EXERCISE AIM ->
The response must consist of the lines below from the one with "none -> cyan cone G2 level 1" through the one with "none -> green brick K9 level 2", exactly as they appear and with both ends kept.
(DATA IN THIS EXERCISE Opens)
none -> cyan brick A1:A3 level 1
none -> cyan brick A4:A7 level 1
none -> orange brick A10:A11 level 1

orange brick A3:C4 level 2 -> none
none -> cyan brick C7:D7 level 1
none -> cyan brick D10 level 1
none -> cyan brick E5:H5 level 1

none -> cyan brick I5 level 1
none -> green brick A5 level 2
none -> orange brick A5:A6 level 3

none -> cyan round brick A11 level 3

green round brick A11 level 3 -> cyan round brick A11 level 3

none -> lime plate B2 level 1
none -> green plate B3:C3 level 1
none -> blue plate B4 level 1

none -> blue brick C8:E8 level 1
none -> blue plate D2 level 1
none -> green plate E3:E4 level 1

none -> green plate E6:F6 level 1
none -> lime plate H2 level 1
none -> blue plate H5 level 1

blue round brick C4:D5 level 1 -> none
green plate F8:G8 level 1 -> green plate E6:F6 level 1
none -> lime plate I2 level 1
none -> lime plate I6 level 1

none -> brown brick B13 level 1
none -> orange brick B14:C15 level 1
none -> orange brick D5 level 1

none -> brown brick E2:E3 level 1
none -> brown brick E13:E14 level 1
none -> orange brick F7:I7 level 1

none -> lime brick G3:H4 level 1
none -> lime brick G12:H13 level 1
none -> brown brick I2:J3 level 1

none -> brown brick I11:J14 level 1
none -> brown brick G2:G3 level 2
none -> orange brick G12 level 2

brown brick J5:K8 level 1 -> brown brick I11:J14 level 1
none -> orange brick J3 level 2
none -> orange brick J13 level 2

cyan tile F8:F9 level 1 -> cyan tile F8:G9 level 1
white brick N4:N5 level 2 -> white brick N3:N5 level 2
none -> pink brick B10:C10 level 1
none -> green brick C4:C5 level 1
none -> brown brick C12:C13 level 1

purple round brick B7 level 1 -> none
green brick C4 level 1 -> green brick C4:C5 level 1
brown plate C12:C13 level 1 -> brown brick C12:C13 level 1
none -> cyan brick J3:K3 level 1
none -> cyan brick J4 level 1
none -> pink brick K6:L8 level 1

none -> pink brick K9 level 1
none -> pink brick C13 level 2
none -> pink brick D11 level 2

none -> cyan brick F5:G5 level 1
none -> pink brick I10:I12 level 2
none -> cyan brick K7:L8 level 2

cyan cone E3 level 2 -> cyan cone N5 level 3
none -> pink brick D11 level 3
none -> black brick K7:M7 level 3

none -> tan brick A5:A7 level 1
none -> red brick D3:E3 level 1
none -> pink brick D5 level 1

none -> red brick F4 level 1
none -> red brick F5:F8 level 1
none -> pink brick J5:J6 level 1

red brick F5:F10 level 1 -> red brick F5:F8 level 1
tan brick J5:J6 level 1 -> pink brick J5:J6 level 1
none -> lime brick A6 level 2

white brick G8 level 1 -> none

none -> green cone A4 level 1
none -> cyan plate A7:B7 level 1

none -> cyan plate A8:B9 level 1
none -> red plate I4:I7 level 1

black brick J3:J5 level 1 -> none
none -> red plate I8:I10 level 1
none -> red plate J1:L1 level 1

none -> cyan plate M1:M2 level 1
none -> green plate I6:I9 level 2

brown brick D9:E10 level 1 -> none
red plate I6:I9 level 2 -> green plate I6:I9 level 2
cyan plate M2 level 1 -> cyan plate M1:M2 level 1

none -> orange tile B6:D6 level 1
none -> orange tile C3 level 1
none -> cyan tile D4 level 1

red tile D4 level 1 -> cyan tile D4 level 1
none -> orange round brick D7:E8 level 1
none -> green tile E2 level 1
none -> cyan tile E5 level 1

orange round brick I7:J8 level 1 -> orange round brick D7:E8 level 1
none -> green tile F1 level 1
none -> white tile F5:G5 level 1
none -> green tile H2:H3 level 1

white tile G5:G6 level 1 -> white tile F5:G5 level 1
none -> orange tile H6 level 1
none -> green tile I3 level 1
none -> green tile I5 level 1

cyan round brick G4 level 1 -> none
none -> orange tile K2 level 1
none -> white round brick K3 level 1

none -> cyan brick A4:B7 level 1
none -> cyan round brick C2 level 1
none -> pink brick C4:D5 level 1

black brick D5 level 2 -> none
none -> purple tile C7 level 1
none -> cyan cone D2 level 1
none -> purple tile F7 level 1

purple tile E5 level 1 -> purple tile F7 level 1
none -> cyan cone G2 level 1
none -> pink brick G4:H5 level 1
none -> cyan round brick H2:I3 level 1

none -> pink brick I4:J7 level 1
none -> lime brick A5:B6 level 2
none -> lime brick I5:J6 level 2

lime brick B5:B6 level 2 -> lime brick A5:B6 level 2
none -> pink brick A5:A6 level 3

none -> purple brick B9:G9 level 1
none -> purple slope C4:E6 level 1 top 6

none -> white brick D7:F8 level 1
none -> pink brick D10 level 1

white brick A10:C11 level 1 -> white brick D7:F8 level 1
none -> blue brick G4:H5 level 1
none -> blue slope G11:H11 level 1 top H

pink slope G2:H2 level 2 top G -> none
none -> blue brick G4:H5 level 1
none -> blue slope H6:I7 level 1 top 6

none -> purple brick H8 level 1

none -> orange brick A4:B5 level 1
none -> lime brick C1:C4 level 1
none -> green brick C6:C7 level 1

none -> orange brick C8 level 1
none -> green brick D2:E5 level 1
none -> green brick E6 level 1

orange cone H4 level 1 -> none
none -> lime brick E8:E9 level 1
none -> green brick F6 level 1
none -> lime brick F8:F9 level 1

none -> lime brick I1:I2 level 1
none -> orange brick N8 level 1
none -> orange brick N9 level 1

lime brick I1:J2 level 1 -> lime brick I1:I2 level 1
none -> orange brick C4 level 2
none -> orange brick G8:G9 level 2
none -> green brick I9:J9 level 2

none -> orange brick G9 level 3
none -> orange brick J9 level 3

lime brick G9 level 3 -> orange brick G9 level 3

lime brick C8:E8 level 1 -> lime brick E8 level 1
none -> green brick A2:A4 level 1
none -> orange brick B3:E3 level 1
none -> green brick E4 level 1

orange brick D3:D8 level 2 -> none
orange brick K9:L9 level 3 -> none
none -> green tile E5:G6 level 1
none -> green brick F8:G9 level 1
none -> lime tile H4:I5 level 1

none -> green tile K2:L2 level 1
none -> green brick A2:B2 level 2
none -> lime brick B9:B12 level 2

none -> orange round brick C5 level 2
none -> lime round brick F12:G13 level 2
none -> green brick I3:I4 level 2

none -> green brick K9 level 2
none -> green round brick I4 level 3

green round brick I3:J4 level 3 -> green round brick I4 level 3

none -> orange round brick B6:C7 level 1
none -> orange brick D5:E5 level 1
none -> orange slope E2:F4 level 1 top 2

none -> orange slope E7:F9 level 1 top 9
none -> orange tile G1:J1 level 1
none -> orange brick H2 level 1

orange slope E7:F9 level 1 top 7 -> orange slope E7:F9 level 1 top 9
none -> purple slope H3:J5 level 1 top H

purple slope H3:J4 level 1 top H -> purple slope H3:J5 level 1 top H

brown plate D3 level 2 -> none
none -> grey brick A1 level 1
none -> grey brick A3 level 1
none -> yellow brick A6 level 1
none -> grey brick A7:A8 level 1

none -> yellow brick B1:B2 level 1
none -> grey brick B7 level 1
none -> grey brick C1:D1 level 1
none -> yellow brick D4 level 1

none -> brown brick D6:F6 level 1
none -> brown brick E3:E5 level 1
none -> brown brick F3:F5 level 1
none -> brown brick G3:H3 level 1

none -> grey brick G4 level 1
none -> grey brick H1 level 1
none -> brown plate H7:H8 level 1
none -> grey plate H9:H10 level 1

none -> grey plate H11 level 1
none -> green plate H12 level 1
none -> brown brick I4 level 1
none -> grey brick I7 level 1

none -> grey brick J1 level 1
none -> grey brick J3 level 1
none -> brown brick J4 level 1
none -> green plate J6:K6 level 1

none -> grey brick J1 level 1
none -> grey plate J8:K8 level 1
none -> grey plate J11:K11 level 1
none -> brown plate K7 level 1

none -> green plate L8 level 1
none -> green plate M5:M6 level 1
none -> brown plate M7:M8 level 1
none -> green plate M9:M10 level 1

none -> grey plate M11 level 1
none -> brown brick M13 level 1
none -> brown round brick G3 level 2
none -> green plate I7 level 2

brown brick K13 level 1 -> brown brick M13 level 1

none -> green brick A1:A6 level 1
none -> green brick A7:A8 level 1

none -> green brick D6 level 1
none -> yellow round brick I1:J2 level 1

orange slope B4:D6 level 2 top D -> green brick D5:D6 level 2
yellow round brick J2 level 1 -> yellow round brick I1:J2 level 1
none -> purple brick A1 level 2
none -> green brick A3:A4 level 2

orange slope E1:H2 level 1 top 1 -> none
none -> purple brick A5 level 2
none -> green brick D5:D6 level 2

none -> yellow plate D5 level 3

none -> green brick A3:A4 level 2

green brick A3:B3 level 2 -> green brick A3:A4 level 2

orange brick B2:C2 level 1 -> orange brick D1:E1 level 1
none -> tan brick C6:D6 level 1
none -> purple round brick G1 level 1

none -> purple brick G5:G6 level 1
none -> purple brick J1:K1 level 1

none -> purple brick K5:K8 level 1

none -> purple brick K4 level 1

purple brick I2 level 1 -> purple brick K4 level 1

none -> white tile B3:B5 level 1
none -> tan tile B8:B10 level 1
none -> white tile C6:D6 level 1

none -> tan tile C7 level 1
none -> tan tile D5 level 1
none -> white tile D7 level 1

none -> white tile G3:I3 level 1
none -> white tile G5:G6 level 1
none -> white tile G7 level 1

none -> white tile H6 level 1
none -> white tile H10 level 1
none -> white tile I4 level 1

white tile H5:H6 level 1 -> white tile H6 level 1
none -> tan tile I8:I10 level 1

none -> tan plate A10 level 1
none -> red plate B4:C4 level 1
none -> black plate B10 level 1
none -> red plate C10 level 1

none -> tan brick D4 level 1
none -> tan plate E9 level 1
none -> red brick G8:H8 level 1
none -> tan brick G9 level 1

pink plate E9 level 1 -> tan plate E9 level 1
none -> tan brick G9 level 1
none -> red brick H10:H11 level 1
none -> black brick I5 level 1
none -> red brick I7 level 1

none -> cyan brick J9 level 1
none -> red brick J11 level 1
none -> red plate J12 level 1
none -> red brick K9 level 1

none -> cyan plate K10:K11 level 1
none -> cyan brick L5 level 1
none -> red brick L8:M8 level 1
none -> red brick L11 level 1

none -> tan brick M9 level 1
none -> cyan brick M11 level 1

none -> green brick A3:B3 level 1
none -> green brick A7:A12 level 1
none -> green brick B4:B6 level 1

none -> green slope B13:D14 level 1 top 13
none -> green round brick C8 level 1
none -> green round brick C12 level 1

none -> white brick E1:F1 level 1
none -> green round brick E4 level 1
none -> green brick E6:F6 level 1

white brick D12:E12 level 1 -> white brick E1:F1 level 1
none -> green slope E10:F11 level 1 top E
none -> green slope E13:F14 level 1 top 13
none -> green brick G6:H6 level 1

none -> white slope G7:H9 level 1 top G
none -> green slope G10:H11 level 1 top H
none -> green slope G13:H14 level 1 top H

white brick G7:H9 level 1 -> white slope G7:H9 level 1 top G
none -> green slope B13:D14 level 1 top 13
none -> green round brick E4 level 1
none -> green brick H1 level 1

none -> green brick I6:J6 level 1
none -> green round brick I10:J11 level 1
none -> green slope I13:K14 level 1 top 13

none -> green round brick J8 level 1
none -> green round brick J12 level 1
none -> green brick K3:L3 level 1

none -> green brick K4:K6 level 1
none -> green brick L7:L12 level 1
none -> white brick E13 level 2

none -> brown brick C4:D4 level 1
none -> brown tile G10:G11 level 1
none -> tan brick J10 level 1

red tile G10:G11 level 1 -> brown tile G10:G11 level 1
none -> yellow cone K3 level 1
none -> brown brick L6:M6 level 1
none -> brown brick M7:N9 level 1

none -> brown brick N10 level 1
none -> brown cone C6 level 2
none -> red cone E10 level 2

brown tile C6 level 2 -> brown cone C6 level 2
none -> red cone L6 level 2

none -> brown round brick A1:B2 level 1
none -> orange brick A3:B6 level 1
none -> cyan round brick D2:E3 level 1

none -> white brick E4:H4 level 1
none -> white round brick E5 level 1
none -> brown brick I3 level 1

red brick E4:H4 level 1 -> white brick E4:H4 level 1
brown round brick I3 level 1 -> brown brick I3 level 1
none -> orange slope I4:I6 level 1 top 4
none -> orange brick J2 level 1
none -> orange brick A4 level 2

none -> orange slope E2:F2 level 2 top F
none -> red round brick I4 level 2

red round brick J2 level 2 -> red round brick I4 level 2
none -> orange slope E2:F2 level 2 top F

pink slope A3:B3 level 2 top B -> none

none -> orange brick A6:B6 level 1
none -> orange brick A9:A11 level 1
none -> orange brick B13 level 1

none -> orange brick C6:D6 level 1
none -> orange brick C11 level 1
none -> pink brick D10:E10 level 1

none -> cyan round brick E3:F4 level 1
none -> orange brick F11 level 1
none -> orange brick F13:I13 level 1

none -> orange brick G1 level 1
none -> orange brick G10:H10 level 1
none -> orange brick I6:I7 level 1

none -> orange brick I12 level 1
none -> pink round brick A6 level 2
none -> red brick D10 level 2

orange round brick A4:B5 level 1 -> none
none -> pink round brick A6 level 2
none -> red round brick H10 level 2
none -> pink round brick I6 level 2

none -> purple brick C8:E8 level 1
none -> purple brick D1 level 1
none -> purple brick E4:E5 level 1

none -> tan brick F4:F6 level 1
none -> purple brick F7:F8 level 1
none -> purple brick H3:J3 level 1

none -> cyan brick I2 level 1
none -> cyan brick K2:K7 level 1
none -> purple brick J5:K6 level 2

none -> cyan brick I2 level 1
(DATA IN THIS EXERCISE Closes)
ANSWER BELOW ->
none -> cyan cone G2 level 1
none -> pink brick G4:H5 level 1
none -> cyan round brick H2:I3 level 1

none -> pink brick I4:J7 level 1
none -> lime brick A5:B6 level 2
none -> lime brick I5:J6 level 2

lime brick B5:B6 level 2 -> lime brick A5:B6 level 2
none -> pink brick A5:A6 level 3

none -> purple brick B9:G9 level 1
none -> purple slope C4:E6 level 1 top 6

none -> white brick D7:F8 level 1
none -> pink brick D10 level 1

white brick A10:C11 level 1 -> white brick D7:F8 level 1
none -> blue brick G4:H5 level 1
none -> blue slope G11:H11 level 1 top H

pink slope G2:H2 level 2 top G -> none
none -> blue brick G4:H5 level 1
none -> blue slope H6:I7 level 1 top 6

none -> purple brick H8 level 1

none -> orange brick A4:B5 level 1
none -> lime brick C1:C4 level 1
none -> green brick C6:C7 level 1

none -> orange brick C8 level 1
none -> green brick D2:E5 level 1
none -> green brick E6 level 1

orange cone H4 level 1 -> none
none -> lime brick E8:E9 level 1
none -> green brick F6 level 1
none -> lime brick F8:F9 level 1

none -> lime brick I1:I2 level 1
none -> orange brick N8 level 1
none -> orange brick N9 level 1

lime brick I1:J2 level 1 -> lime brick I1:I2 level 1
none -> orange brick C4 level 2
none -> orange brick G8:G9 level 2
none -> green brick I9:J9 level 2

none -> orange brick G9 level 3
none -> orange brick J9 level 3

lime brick G9 level 3 -> orange brick G9 level 3

lime brick C8:E8 level 1 -> lime brick E8 level 1
none -> green brick A2:A4 level 1
none -> orange brick B3:E3 level 1
none -> green brick E4 level 1

orange brick D3:D8 level 2 -> none
orange brick K9:L9 level 3 -> none
none -> green tile E5:G6 level 1
none -> green brick F8:G9 level 1
none -> lime tile H4:I5 level 1

none -> green tile K2:L2 level 1
none -> green brick A2:B2 level 2
none -> lime brick B9:B12 level 2

none -> orange round brick C5 level 2
none -> lime round brick F12:G13 level 2
none -> green brick I3:I4 level 2

none -> green brick K9 level 2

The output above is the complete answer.